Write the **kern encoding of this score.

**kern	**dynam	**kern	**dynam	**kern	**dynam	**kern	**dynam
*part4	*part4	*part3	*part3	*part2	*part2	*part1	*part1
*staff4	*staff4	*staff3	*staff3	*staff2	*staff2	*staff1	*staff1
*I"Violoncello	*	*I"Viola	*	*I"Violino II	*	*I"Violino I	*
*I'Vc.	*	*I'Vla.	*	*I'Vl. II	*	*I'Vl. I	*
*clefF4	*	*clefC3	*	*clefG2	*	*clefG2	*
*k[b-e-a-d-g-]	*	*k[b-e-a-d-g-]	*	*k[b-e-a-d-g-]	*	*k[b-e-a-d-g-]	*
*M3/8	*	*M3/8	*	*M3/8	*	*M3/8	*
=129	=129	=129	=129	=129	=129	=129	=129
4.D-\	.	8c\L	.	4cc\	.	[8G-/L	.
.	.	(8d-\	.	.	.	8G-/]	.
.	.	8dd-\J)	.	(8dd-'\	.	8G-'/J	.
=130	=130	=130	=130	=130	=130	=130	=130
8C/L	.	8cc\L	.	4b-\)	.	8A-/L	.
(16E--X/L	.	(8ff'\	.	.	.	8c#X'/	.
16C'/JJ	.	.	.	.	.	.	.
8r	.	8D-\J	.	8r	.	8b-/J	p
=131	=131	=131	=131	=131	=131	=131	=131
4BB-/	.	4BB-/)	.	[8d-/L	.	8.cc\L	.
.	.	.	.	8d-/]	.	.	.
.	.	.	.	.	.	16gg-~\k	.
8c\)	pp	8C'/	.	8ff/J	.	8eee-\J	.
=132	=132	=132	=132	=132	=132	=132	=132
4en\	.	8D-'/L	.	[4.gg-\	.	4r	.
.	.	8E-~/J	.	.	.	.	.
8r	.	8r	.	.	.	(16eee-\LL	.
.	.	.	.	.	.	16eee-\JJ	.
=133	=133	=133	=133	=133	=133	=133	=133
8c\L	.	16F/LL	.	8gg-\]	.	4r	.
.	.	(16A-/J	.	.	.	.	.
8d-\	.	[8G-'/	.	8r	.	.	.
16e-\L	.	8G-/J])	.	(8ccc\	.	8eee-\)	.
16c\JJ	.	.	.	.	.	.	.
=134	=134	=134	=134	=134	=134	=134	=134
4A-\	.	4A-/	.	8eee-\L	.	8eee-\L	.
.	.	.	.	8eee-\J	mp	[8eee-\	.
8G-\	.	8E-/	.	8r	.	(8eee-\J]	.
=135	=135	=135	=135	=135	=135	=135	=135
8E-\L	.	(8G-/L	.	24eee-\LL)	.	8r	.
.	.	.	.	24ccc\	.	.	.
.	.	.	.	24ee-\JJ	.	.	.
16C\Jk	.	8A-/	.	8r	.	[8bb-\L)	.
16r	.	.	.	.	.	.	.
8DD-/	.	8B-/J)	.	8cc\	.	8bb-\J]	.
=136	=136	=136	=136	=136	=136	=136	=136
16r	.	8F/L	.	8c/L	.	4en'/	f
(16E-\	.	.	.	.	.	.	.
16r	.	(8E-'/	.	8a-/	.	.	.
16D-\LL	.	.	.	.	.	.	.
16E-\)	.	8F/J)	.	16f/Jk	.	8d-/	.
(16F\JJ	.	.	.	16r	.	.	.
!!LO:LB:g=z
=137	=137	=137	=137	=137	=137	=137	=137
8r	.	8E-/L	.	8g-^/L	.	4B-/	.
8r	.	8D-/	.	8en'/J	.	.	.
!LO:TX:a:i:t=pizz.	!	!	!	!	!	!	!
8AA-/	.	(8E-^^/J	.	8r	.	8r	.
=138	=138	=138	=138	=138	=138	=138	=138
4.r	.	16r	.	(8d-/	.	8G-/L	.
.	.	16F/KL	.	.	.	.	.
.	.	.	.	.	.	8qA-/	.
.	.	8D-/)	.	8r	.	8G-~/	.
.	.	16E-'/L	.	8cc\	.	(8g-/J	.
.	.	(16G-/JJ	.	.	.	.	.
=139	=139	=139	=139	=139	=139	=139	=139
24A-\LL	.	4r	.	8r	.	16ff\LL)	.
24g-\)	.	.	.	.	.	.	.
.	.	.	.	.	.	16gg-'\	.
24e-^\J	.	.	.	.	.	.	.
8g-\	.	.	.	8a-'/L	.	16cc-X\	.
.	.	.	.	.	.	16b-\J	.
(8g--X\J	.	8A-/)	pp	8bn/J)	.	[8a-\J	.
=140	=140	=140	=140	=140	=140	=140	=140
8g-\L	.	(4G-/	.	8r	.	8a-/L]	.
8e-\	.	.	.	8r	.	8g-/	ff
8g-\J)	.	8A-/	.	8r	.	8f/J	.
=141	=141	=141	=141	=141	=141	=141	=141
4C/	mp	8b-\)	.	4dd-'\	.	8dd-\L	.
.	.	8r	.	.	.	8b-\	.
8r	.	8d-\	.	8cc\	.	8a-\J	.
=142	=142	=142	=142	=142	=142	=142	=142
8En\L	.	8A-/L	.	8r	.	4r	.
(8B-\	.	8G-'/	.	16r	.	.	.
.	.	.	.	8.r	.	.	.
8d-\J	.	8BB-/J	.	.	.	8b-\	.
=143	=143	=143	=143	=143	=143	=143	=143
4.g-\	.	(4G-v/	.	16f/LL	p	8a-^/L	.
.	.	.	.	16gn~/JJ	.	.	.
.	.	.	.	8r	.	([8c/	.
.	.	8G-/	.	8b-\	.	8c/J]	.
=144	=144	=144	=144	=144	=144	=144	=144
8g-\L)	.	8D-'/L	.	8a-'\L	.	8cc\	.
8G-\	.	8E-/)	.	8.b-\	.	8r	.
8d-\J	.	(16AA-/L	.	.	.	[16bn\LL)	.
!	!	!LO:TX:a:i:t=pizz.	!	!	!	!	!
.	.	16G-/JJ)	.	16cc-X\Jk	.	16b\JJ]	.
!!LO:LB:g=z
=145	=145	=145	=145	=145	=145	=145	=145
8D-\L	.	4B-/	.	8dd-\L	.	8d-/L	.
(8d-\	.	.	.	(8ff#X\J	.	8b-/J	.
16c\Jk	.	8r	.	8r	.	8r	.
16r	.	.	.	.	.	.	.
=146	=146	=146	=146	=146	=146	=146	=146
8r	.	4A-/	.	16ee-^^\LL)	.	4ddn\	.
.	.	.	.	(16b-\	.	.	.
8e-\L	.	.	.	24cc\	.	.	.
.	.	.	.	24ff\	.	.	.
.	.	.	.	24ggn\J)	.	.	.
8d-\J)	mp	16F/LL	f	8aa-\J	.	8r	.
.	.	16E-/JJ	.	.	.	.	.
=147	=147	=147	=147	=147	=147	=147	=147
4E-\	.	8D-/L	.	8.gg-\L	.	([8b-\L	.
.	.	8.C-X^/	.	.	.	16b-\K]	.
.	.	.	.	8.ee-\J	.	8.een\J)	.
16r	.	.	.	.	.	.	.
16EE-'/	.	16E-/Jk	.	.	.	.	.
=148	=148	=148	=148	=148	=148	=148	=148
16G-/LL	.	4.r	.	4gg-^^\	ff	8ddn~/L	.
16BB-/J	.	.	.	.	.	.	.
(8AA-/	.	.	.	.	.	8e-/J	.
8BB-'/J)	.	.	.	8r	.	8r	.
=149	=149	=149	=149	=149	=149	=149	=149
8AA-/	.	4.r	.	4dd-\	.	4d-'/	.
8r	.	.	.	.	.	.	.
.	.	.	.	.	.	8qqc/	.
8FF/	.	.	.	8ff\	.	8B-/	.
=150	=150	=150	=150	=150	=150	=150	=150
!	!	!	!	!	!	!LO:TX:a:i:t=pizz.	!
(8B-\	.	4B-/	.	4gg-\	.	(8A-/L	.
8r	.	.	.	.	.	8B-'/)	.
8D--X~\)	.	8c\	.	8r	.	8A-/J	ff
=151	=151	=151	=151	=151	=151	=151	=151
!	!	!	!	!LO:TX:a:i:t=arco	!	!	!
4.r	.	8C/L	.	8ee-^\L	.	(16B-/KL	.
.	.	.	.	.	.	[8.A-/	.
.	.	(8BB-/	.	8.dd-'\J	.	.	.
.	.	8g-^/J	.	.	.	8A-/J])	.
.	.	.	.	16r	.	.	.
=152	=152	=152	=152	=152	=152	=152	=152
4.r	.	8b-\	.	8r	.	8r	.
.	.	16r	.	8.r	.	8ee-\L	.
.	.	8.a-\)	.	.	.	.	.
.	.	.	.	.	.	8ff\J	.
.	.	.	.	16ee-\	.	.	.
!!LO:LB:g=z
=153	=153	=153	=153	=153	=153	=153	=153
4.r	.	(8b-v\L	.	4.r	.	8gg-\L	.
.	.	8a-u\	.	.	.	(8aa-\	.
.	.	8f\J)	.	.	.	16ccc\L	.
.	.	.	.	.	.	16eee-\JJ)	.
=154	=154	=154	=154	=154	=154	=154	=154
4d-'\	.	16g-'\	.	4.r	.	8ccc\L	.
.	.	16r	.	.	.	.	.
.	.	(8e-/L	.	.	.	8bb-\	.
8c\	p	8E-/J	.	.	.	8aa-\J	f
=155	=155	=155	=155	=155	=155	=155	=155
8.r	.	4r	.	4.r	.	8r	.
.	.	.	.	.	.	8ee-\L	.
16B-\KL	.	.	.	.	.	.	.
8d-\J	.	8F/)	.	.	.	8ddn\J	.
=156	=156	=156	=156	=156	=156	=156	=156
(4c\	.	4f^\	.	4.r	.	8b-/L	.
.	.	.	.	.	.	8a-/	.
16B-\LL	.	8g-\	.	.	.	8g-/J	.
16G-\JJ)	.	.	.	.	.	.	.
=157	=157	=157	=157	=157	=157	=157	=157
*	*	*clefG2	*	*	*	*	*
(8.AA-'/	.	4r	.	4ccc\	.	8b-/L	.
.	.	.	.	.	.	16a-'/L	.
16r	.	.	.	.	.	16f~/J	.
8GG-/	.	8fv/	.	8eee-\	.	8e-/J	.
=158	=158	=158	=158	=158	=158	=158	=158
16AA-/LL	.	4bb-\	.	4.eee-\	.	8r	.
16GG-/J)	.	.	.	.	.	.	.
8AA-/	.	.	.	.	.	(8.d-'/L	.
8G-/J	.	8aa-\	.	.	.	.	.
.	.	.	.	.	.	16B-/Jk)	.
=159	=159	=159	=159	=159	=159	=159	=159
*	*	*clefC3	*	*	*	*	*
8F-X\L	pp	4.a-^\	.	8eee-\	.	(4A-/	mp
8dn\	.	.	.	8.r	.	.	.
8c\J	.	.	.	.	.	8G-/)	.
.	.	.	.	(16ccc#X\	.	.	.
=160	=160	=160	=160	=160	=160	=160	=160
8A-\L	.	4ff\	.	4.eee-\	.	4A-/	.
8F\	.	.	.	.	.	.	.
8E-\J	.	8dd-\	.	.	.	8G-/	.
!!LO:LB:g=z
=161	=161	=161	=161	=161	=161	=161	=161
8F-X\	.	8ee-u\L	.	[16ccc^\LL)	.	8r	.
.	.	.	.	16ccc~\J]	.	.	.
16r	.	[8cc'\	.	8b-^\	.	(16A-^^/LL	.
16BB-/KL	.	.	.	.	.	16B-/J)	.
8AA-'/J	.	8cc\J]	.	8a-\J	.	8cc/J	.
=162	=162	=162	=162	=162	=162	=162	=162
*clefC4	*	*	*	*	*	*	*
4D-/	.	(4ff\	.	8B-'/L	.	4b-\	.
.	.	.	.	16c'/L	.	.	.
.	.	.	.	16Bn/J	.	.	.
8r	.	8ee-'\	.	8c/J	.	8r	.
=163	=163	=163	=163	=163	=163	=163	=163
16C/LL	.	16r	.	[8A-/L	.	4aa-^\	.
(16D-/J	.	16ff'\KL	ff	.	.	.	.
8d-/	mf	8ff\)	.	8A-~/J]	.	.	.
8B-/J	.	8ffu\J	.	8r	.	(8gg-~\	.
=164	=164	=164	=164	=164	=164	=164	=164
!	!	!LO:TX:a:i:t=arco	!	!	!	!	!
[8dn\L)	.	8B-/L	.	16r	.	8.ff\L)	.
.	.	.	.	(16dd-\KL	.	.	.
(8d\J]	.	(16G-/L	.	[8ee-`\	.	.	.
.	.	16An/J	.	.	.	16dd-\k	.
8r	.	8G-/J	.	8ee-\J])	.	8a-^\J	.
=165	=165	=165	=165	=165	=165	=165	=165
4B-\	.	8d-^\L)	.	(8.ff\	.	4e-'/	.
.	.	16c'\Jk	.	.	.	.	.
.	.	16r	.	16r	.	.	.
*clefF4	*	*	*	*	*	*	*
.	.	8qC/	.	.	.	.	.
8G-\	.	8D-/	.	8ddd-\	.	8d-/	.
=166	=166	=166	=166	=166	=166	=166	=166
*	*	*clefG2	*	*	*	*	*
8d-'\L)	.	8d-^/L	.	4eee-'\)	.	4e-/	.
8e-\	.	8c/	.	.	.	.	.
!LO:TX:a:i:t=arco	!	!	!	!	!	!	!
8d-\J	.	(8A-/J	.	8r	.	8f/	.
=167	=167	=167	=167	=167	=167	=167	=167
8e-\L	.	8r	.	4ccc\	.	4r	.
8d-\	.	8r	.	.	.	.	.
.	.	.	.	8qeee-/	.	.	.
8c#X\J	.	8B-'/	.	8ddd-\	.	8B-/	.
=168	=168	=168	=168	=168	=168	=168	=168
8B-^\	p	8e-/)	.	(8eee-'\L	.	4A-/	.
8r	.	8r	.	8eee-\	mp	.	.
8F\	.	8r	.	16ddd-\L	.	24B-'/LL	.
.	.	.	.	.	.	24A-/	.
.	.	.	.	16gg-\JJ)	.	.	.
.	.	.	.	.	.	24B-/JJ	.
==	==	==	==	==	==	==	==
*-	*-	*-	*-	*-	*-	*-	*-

» Directions
Identify every line in the items above that contains the string "arco".

» In response
!	!	!	!	!LO:TX:a:i:t=arco	!	!	!
!	!	!LO:TX:a:i:t=arco	!	!	!	!	!
!LO:TX:a:i:t=arco	!	!	!	!	!	!	!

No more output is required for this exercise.